→ TASK TO COMPLETE: Would you please output, word for word, the span of the listing below that opens on the line containing "orange rectangle: (199, 512)" and closes on the line containing "purple triangle: (36, 176)"? Include both ends and nothing more.

→ DATA TO USE:
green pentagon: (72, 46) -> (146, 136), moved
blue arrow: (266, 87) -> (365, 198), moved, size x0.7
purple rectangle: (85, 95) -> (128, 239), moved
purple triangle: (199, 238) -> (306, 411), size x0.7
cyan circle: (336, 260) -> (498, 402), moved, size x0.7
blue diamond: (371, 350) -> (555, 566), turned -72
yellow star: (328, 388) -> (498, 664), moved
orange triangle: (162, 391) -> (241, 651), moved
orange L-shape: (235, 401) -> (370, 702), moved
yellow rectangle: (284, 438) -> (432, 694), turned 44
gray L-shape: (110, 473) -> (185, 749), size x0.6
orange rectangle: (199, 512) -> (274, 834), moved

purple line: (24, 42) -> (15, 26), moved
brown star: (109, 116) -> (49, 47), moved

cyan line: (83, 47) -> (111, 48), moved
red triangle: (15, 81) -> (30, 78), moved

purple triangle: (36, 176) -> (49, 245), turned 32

...

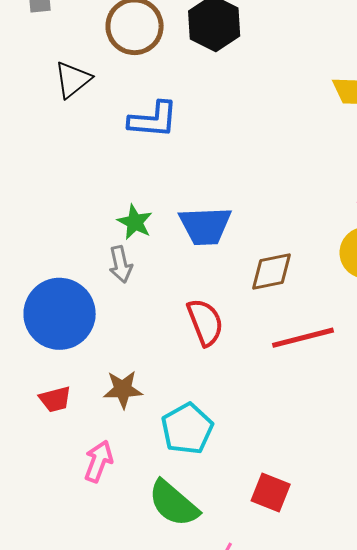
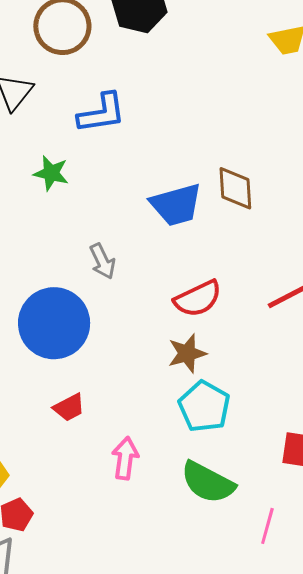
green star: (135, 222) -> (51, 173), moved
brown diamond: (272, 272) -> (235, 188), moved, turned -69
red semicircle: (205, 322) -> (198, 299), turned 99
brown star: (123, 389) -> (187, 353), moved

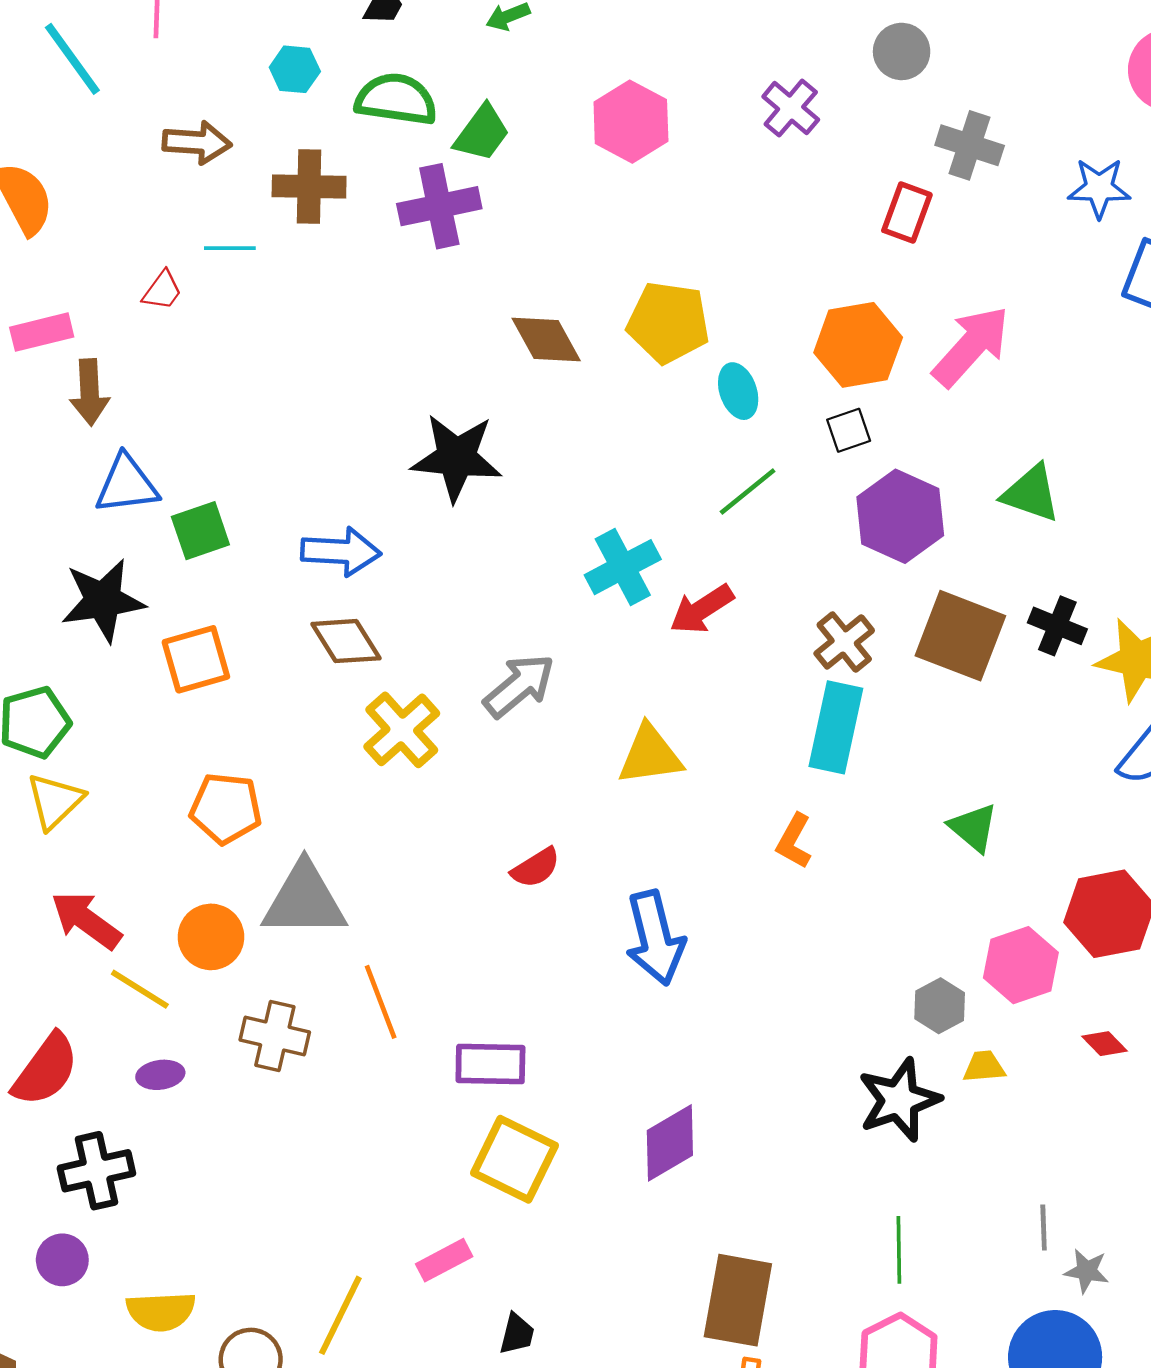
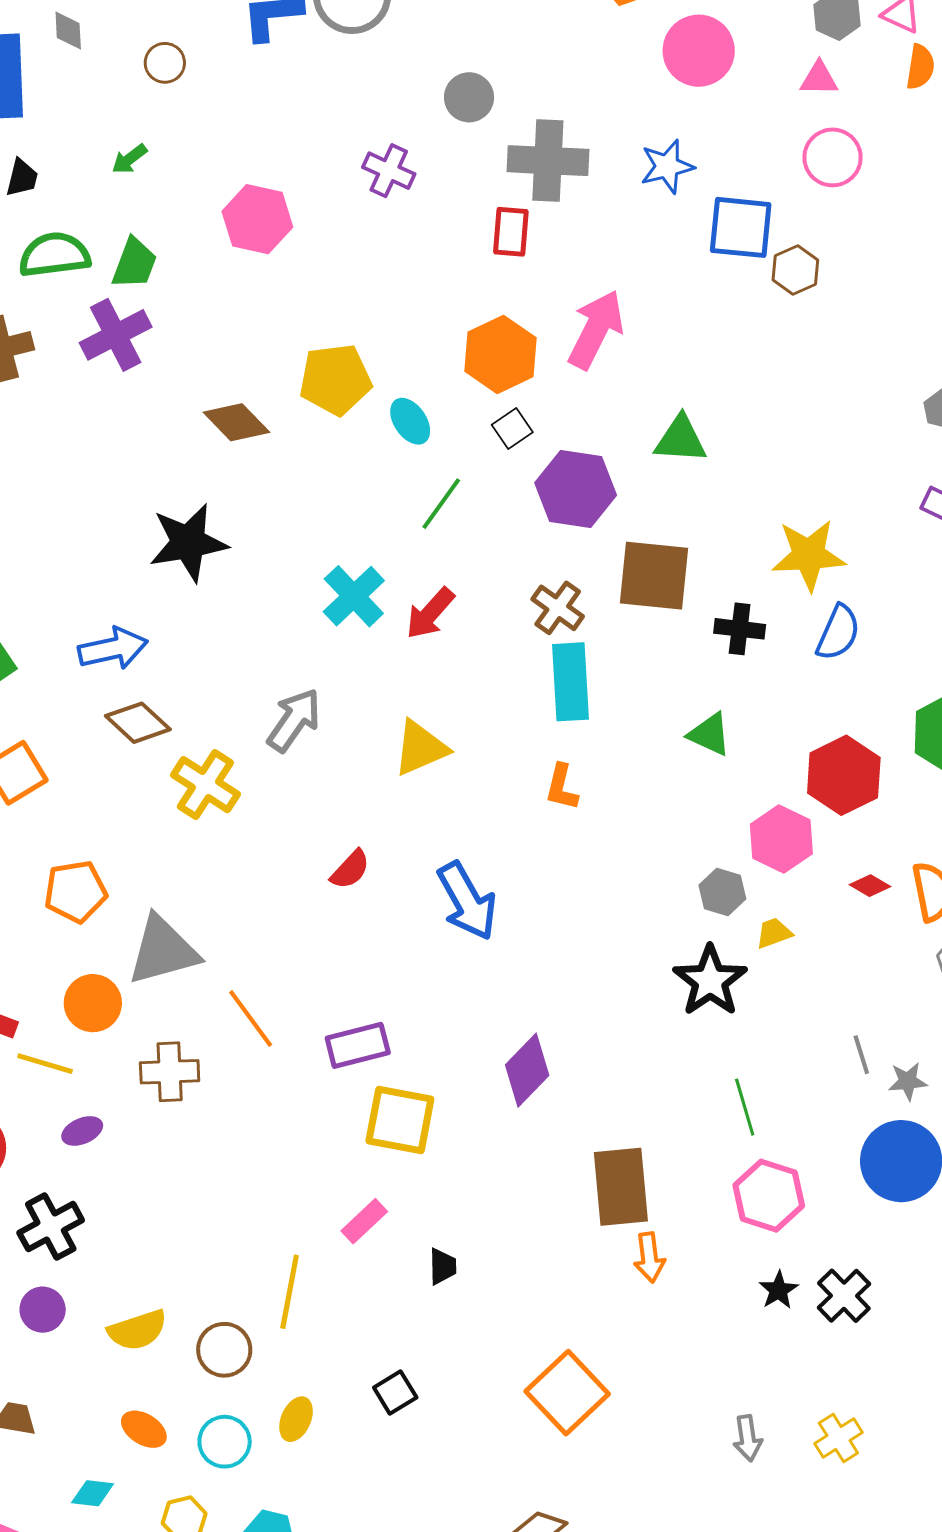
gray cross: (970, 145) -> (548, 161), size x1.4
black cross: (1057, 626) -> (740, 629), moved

* * *

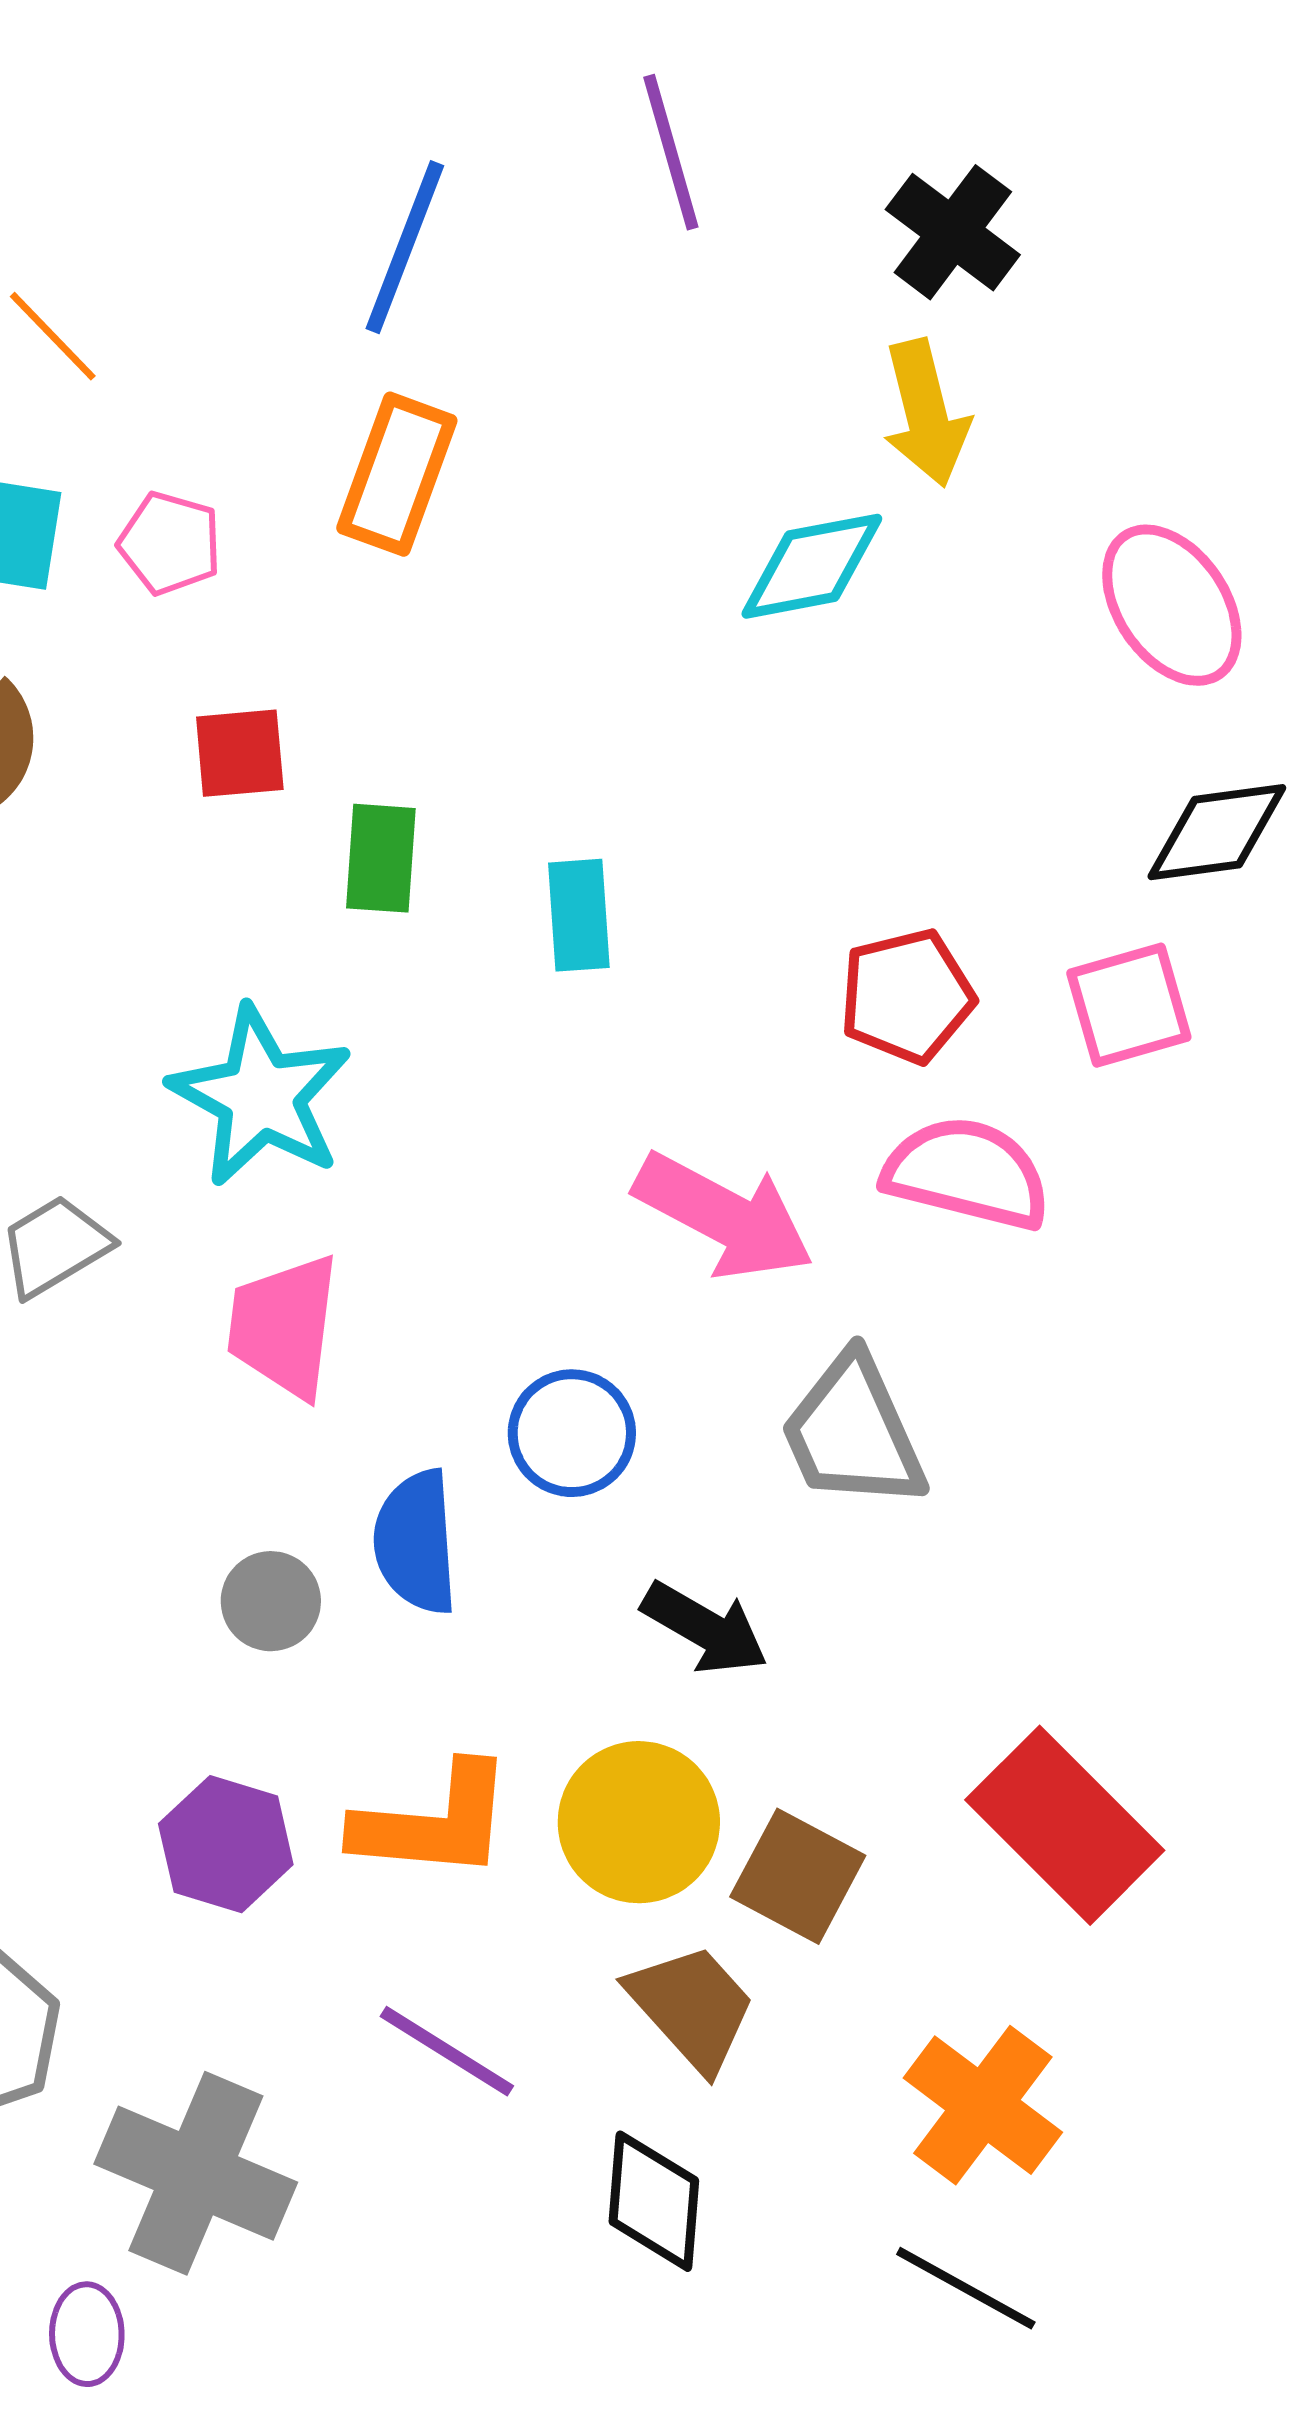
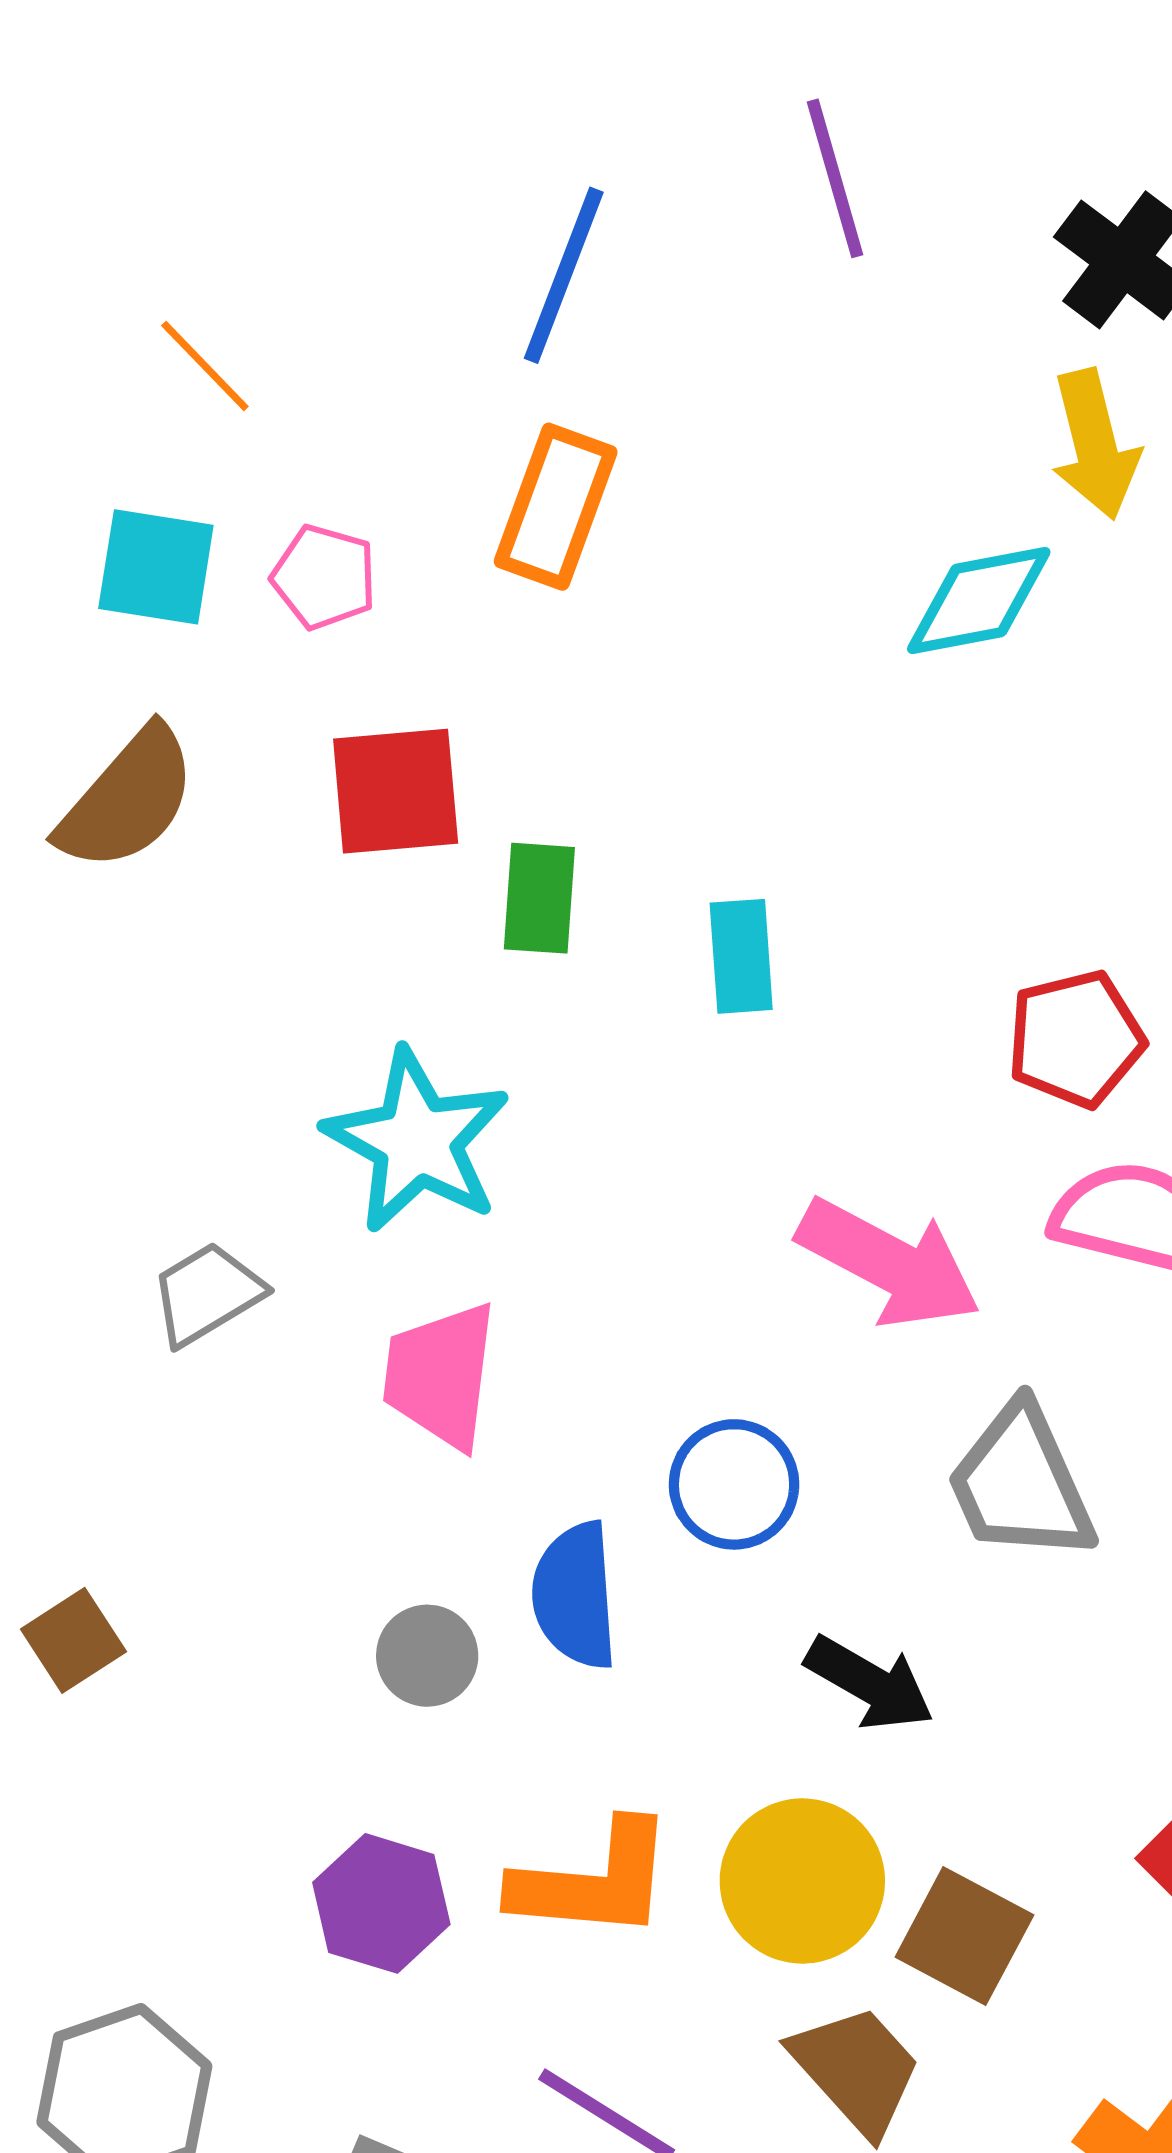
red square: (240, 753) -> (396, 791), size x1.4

→ RESPONSE TO THE EXERCISE:
orange rectangle: (199, 512) -> (274, 834), moved

purple line: (24, 42) -> (15, 26), moved
brown star: (109, 116) -> (49, 47), moved

cyan line: (83, 47) -> (111, 48), moved
red triangle: (15, 81) -> (30, 78), moved

purple triangle: (36, 176) -> (49, 245), turned 32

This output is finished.